- Activity: Please give the count of lines below that include "slope" and leave out everything else.

- Data provided:
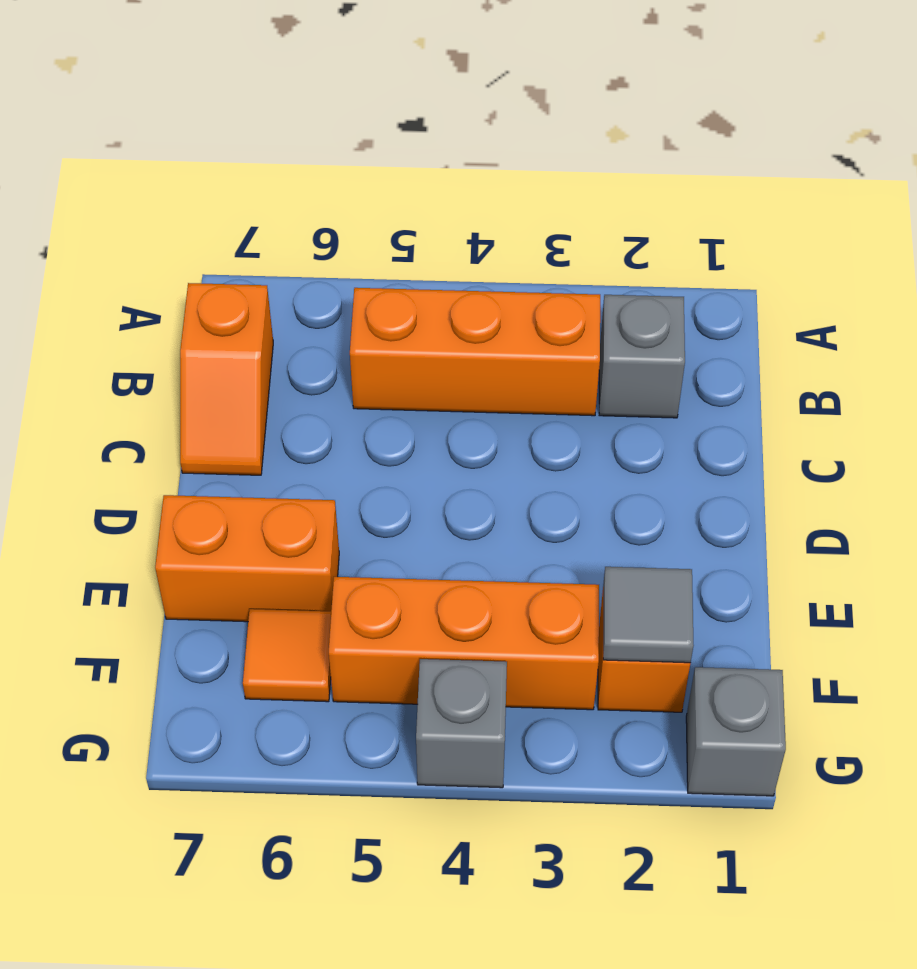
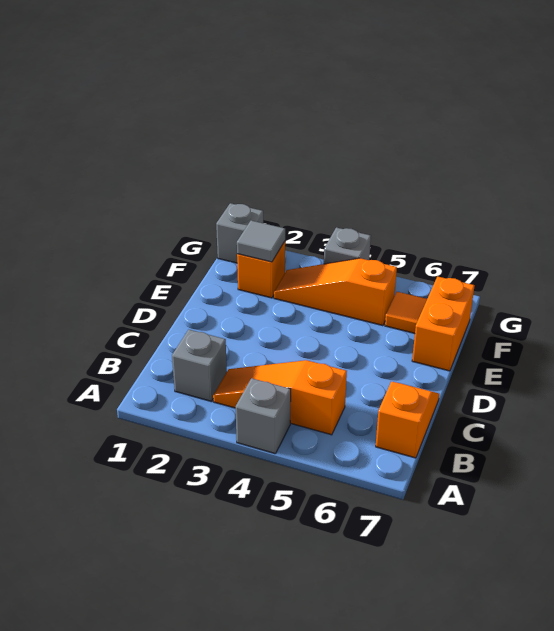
none -> grey brick A4 level 1
orange brick B3:B5 level 1 -> orange slope B3:B5 level 1 top 5
orange brick E6:E7 level 1 -> orange brick E7:F7 level 1
orange brick F3:F5 level 1 -> orange slope F3:F5 level 1 top 5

- Exercise response: 2